→ REQUIREMENT:
Which lines in the listing below contain the word "goblet"? Copy each one.

→ DATA SUPPLIED:
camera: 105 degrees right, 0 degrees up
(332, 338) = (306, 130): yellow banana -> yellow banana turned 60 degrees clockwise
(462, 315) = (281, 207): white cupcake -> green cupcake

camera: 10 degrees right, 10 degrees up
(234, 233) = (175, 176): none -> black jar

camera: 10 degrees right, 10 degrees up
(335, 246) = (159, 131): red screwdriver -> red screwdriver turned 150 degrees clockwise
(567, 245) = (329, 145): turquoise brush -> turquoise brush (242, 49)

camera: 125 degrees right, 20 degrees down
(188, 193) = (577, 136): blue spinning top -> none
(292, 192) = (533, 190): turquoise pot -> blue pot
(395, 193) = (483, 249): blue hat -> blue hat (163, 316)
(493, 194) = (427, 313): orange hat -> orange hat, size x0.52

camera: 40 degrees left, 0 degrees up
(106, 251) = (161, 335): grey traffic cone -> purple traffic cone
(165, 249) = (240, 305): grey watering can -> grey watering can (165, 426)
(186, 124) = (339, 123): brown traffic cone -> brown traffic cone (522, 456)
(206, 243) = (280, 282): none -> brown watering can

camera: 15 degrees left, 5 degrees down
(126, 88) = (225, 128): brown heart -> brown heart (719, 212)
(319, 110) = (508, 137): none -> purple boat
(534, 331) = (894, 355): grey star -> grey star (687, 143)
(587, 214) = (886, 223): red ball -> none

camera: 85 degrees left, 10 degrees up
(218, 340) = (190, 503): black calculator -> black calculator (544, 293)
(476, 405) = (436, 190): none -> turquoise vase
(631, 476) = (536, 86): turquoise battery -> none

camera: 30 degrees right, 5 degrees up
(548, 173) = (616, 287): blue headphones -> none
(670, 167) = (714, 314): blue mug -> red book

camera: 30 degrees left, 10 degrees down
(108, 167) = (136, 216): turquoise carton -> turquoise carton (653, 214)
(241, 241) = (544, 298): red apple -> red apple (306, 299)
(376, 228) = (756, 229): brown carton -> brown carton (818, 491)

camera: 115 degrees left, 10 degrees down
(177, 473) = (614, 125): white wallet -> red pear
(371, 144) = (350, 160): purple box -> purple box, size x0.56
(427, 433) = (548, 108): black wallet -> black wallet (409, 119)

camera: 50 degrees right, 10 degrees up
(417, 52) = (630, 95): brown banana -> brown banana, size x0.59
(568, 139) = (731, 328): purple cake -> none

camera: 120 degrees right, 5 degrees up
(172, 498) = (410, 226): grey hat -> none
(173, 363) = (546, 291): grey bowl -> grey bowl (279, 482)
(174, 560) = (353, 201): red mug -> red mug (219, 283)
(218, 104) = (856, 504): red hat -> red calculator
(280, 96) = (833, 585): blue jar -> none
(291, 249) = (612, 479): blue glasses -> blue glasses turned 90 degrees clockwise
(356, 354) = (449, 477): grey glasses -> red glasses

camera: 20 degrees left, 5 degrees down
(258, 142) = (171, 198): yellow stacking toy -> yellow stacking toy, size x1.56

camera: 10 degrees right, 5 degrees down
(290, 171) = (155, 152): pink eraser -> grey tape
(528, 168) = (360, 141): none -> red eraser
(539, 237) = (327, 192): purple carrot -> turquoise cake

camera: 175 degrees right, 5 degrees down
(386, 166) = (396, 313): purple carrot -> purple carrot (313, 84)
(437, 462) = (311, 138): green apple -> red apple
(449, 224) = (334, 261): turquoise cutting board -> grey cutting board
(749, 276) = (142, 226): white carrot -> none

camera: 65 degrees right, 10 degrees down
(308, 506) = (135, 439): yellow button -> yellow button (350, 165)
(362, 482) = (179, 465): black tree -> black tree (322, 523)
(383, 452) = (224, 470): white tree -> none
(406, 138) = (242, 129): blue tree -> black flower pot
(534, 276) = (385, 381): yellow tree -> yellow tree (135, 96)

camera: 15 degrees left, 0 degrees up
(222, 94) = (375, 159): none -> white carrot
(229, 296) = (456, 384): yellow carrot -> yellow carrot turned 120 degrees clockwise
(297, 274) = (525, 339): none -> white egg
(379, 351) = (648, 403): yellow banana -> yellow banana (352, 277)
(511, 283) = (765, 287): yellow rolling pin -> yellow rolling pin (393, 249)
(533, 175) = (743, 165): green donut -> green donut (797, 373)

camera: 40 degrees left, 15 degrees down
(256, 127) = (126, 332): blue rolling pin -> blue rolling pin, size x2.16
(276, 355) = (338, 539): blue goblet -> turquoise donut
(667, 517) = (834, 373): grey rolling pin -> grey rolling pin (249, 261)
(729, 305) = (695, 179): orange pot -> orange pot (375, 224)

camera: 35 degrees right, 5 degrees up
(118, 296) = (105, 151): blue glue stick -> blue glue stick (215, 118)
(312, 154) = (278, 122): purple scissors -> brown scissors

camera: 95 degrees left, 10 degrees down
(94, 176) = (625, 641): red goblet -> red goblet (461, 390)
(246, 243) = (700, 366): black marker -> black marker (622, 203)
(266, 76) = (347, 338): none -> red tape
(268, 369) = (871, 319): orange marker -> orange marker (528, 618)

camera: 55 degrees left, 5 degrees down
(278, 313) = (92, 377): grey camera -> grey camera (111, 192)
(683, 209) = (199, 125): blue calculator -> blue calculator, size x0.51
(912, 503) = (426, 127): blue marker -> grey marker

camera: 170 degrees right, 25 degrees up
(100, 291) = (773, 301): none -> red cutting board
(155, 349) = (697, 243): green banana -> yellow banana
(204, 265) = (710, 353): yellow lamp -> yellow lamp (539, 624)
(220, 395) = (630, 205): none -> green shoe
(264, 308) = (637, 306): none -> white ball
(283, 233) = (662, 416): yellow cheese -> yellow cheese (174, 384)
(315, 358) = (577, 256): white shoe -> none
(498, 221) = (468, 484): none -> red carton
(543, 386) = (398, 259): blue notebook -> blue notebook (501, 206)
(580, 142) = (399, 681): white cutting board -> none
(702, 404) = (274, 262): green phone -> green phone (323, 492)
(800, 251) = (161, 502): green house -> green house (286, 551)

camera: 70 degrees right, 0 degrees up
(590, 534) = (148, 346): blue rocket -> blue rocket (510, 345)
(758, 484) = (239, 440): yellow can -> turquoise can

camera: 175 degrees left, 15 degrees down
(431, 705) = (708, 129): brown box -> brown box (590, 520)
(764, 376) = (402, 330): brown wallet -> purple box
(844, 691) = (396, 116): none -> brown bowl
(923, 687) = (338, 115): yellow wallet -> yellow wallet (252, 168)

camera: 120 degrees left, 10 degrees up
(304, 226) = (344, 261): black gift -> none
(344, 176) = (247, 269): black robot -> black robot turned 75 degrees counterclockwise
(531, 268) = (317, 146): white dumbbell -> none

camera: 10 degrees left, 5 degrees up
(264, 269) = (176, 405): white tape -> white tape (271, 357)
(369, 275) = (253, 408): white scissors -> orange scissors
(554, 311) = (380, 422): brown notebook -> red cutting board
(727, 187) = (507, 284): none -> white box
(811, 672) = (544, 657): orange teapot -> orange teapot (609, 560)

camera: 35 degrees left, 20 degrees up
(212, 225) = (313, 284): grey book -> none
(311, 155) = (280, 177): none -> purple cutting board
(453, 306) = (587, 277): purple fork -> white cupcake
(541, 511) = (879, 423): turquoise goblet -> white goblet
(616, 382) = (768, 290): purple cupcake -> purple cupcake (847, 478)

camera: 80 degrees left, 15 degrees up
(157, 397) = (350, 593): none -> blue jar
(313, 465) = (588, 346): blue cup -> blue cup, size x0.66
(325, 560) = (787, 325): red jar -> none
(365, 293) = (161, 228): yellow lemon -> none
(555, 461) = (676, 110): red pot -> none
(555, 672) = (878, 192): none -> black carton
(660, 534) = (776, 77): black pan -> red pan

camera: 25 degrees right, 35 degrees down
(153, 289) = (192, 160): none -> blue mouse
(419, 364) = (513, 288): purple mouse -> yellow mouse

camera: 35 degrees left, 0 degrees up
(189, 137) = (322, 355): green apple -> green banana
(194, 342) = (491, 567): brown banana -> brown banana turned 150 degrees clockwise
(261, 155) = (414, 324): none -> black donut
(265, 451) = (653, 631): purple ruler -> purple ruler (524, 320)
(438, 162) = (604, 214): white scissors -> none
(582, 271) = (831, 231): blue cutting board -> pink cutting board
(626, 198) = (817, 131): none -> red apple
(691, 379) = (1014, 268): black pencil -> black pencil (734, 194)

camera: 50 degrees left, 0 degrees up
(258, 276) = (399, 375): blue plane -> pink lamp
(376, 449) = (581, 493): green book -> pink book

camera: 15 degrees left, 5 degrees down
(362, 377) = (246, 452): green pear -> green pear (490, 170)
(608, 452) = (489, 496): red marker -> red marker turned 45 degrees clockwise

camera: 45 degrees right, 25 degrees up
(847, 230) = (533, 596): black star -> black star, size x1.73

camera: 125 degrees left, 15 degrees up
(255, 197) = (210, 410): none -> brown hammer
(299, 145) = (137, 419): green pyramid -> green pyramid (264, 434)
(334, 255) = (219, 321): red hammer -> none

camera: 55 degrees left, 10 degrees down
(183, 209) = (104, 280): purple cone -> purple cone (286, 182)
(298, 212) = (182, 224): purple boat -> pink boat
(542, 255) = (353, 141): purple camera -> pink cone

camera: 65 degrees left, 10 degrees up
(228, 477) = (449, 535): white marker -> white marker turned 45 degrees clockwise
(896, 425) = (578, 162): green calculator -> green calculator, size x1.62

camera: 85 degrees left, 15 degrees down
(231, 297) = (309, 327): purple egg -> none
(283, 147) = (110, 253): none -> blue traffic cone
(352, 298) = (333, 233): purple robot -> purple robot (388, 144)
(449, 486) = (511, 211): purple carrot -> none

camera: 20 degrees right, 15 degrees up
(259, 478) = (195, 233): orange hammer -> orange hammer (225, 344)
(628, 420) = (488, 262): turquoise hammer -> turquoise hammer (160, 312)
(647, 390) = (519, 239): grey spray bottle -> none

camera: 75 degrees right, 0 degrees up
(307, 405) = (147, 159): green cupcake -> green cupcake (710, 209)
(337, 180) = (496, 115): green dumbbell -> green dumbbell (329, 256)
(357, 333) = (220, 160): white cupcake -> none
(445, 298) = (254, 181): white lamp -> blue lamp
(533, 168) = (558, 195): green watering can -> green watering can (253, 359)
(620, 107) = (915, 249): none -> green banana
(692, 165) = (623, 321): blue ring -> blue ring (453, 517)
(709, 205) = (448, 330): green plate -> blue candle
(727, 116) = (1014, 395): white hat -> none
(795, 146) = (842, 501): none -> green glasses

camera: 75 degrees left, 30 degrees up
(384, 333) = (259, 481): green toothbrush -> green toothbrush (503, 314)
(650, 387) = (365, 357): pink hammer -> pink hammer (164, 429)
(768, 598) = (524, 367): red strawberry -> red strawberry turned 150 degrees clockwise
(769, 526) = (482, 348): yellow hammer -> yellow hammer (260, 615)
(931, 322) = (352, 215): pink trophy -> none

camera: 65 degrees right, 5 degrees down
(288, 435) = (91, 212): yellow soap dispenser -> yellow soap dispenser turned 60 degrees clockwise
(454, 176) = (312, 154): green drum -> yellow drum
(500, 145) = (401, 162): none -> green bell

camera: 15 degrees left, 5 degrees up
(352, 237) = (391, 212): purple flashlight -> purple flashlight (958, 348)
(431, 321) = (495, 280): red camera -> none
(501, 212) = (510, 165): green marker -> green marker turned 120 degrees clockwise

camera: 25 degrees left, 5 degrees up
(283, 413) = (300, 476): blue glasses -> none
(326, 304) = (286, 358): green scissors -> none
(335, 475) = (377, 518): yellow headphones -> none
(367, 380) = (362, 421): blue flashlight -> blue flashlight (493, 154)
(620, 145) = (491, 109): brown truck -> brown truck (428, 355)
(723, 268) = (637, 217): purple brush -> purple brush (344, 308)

→ RESULT OF THIS TASK:
(276, 355) = (338, 539): blue goblet -> turquoise donut
(94, 176) = (625, 641): red goblet -> red goblet (461, 390)
(541, 511) = (879, 423): turquoise goblet -> white goblet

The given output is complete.